Gather every line of the records below that contains the string "right", and copy each such line in full. Treat case as significant.

Input rows:
+ + + +

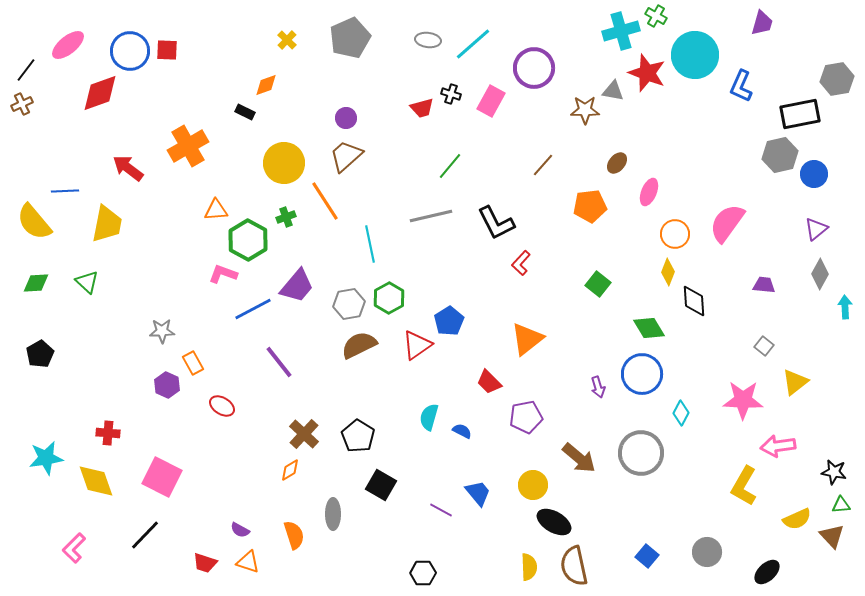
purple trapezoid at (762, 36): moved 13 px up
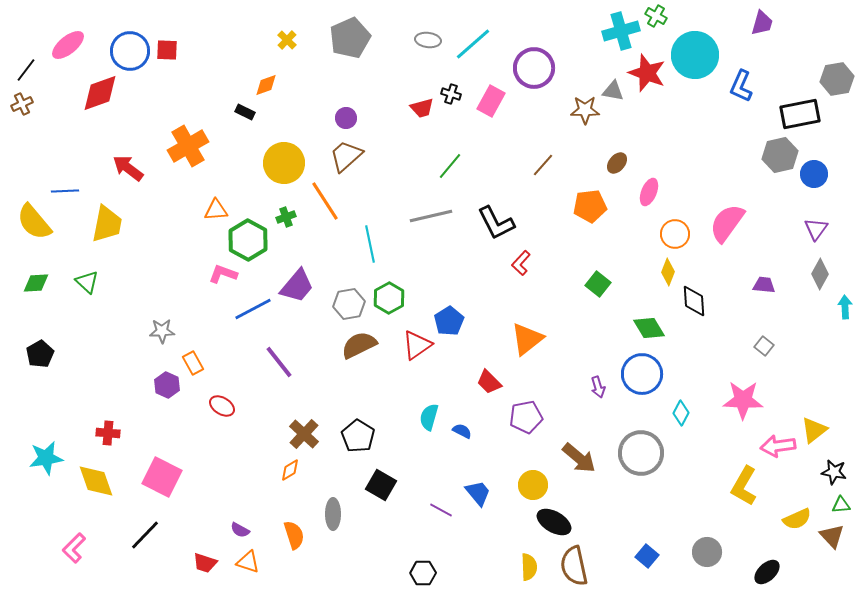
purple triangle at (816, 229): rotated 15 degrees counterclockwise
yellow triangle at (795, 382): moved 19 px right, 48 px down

+ + + +

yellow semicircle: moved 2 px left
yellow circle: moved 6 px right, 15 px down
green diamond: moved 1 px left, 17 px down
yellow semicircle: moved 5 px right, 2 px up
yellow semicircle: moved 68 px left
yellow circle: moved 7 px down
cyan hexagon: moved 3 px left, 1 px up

+ + + +

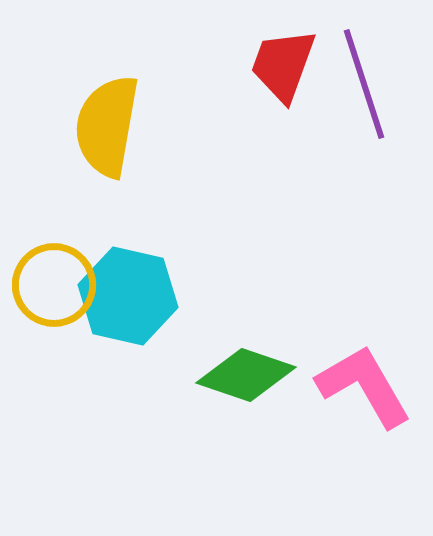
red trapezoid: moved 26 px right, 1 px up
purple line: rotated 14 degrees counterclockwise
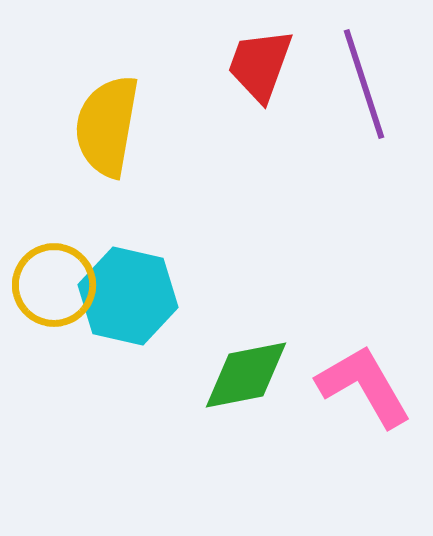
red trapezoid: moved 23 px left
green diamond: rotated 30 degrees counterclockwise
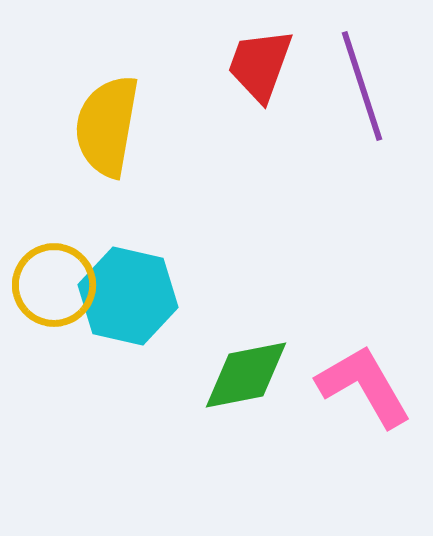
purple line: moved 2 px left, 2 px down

+ + + +

Result for this exercise:
yellow triangle at (795, 382): moved 19 px right, 48 px down
yellow circle: moved 6 px right, 15 px down
yellow semicircle: moved 5 px right, 2 px up
red trapezoid: moved 26 px right, 1 px up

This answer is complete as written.